Segment Start: RECORDS SHOWN
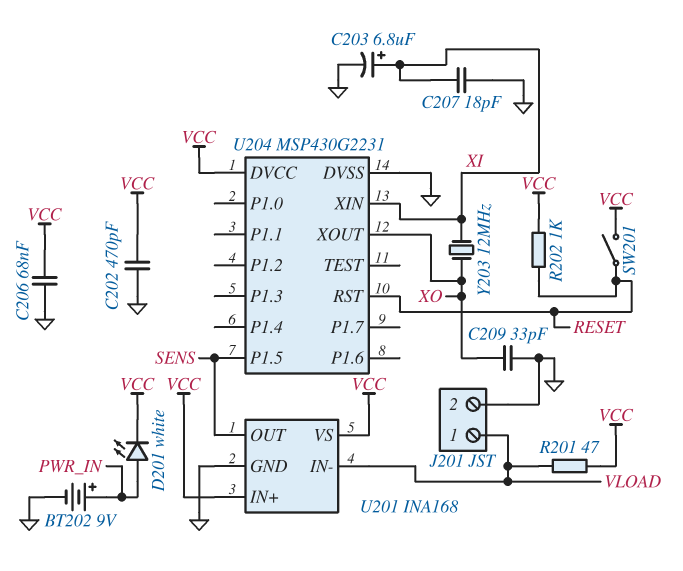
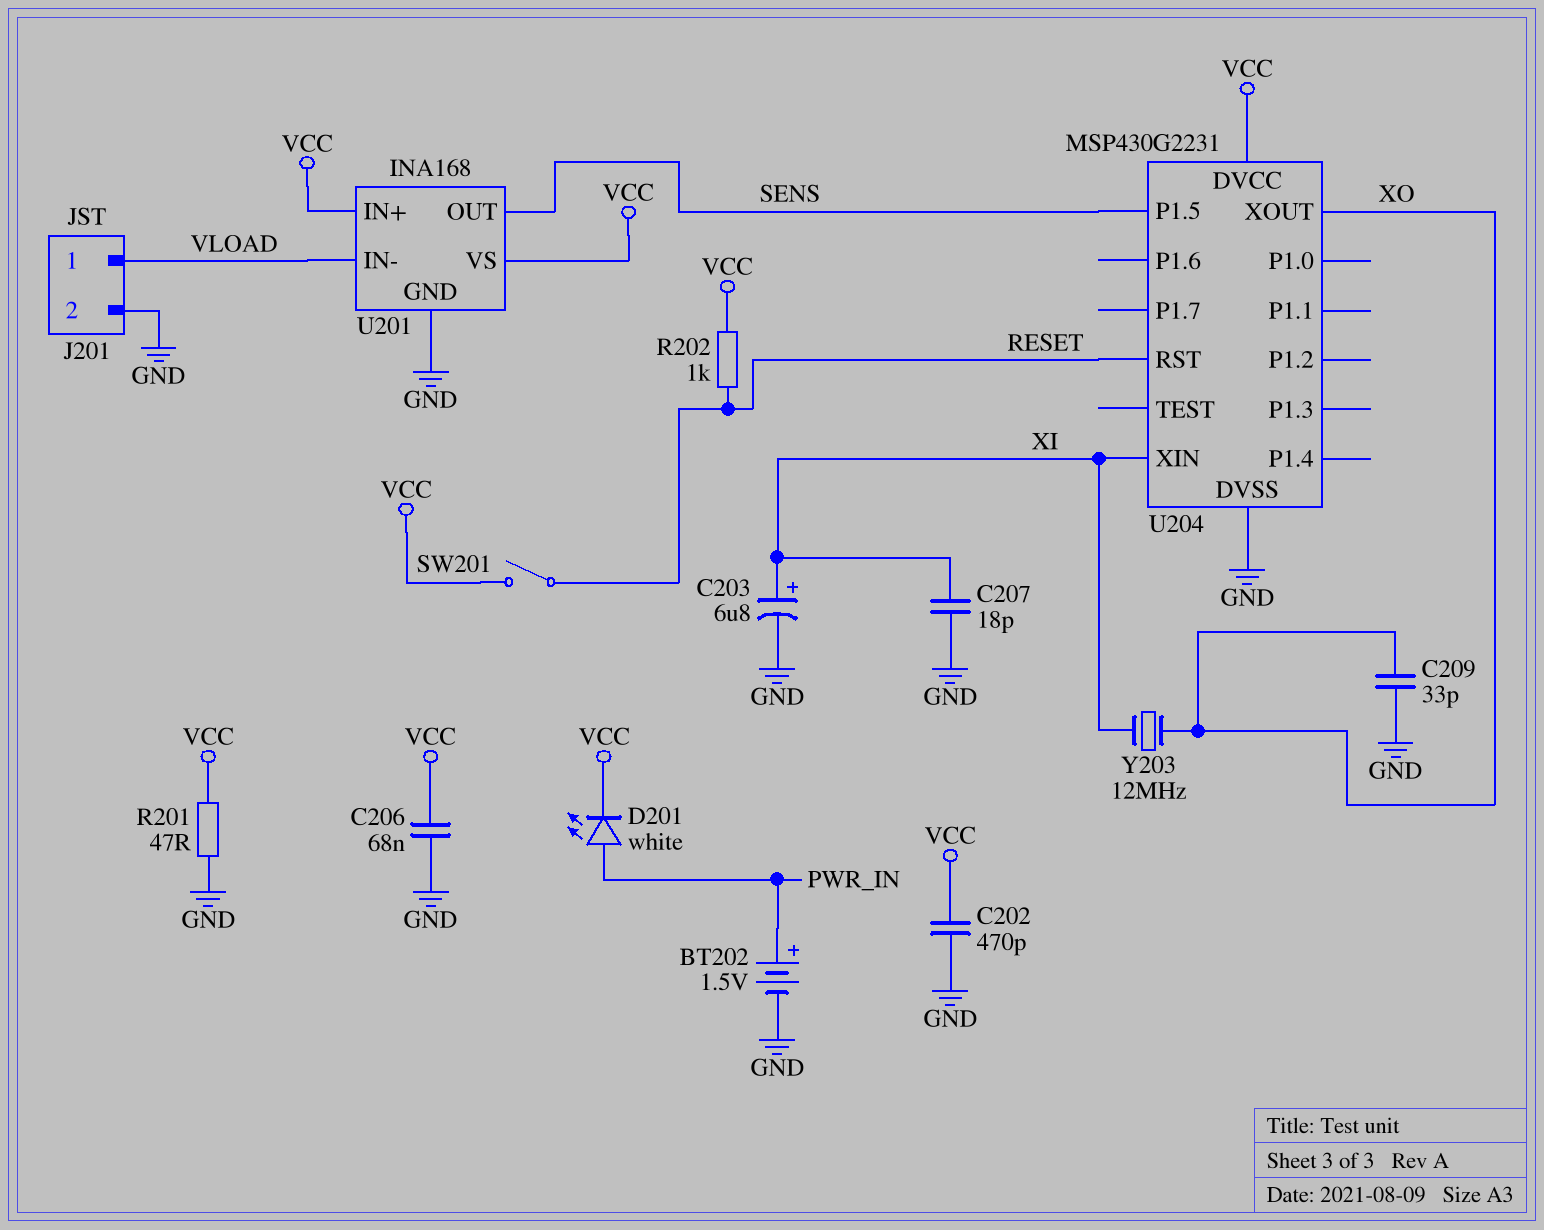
BT202: 9V (plus PWR_IN, minus GND) -> 1.5V (plus PWR_IN, minus GND)
R201: 47 (VCC, VLOAD) -> 47 (GND, VCC)

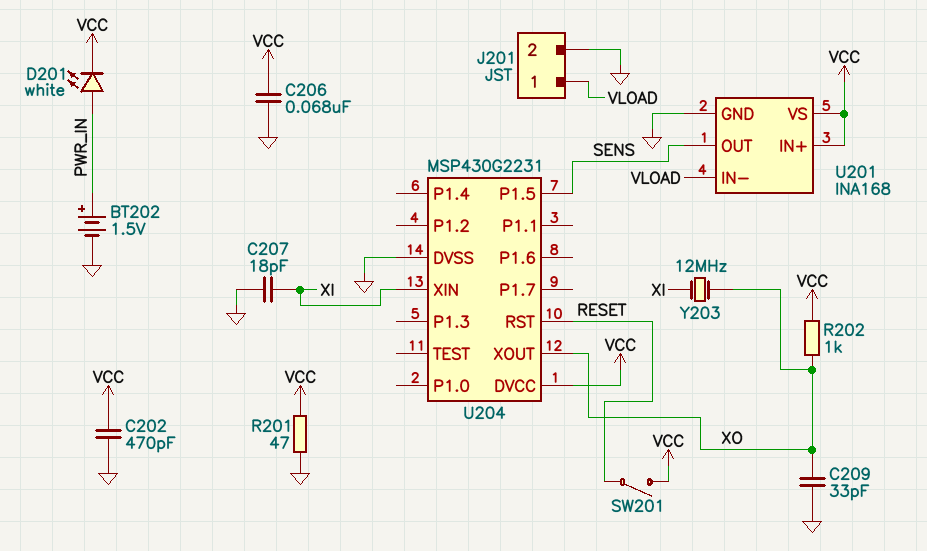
C203: 6.8uF (plus XI, minus GND) -> none
R202: 1k (RESET, VCC) -> 1k (VCC, XO)

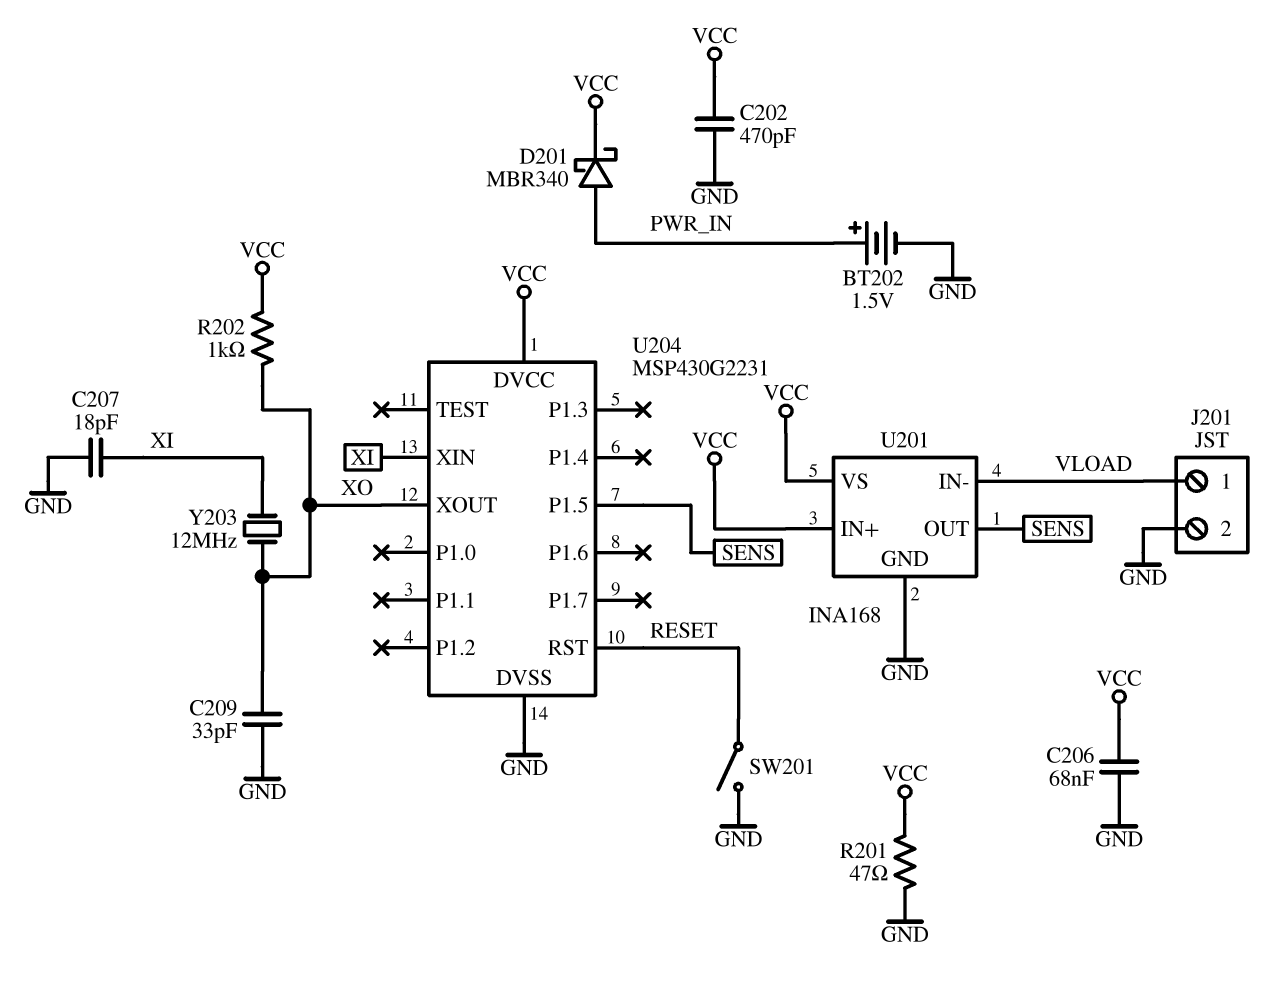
D201: LED white (A PWR_IN, K VCC) -> schottky MBR340 (A PWR_IN, K VCC)
SW201: switch (RESET, VCC) -> switch (GND, RESET)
Segment End: RECORDS SHOWN
| YOUR ASSIGNMENT |
Word for word and without any pictures, return all of the lines above.

| THE COMPLETED TASK |
BT202: 9V (plus PWR_IN, minus GND) -> 1.5V (plus PWR_IN, minus GND)
R201: 47 (VCC, VLOAD) -> 47 (GND, VCC)

C203: 6.8uF (plus XI, minus GND) -> none
R202: 1k (RESET, VCC) -> 1k (VCC, XO)

D201: LED white (A PWR_IN, K VCC) -> schottky MBR340 (A PWR_IN, K VCC)
SW201: switch (RESET, VCC) -> switch (GND, RESET)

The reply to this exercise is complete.